● **Exercise details**
Wherever a line holds the word "camera", copy that line from the data.
::: Provided information :::
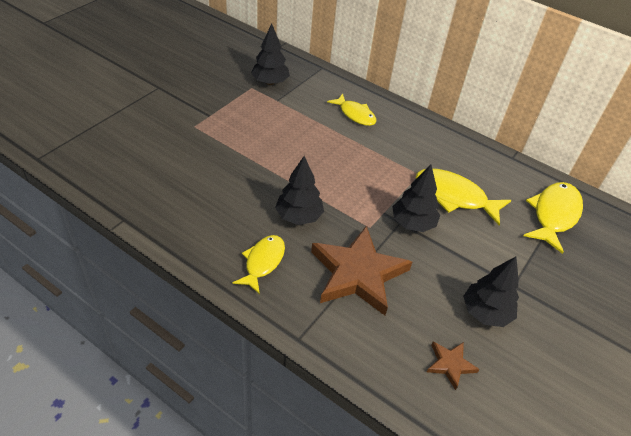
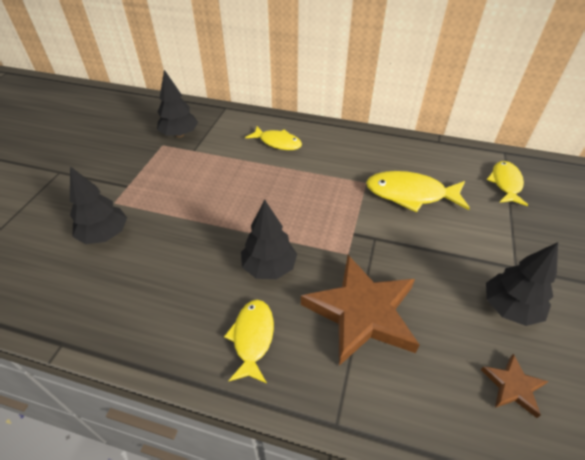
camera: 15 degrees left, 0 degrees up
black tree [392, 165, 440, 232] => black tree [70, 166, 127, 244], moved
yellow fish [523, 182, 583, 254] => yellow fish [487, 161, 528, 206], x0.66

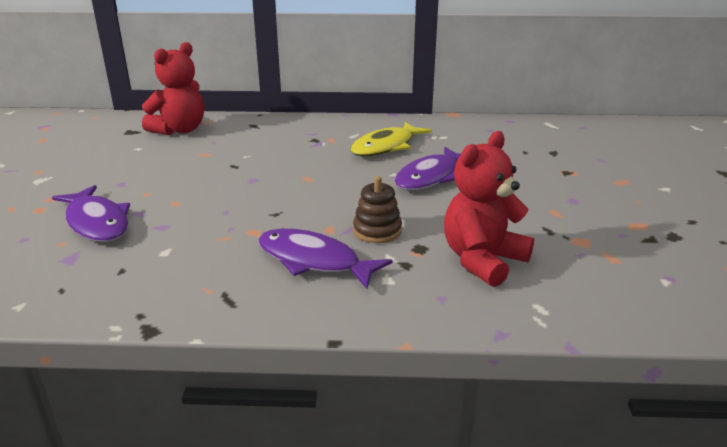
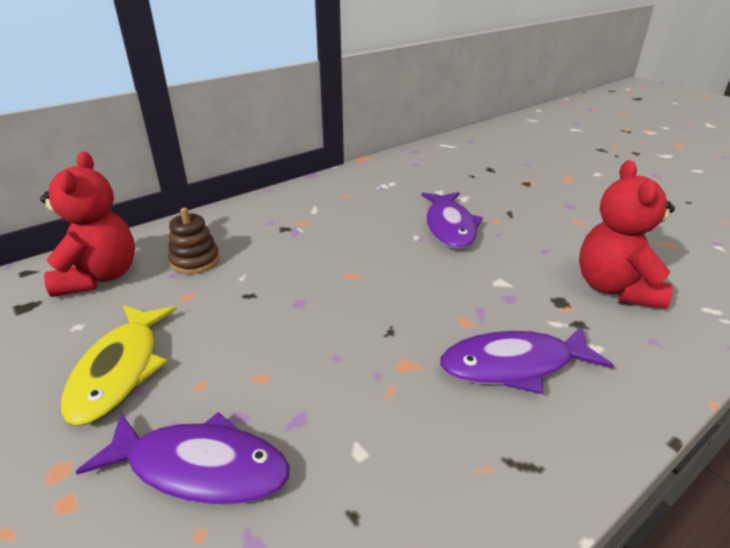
camera: 40 degrees left, 5 degrees up
yellow fish [351, 122, 432, 156] => yellow fish [61, 305, 177, 426], moved
brown stacking toy [353, 176, 402, 243] => brown stacking toy [168, 208, 220, 274], moved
:::
● **Reply**
camera: 15 degrees left, 0 degrees up
camera: 40 degrees left, 5 degrees up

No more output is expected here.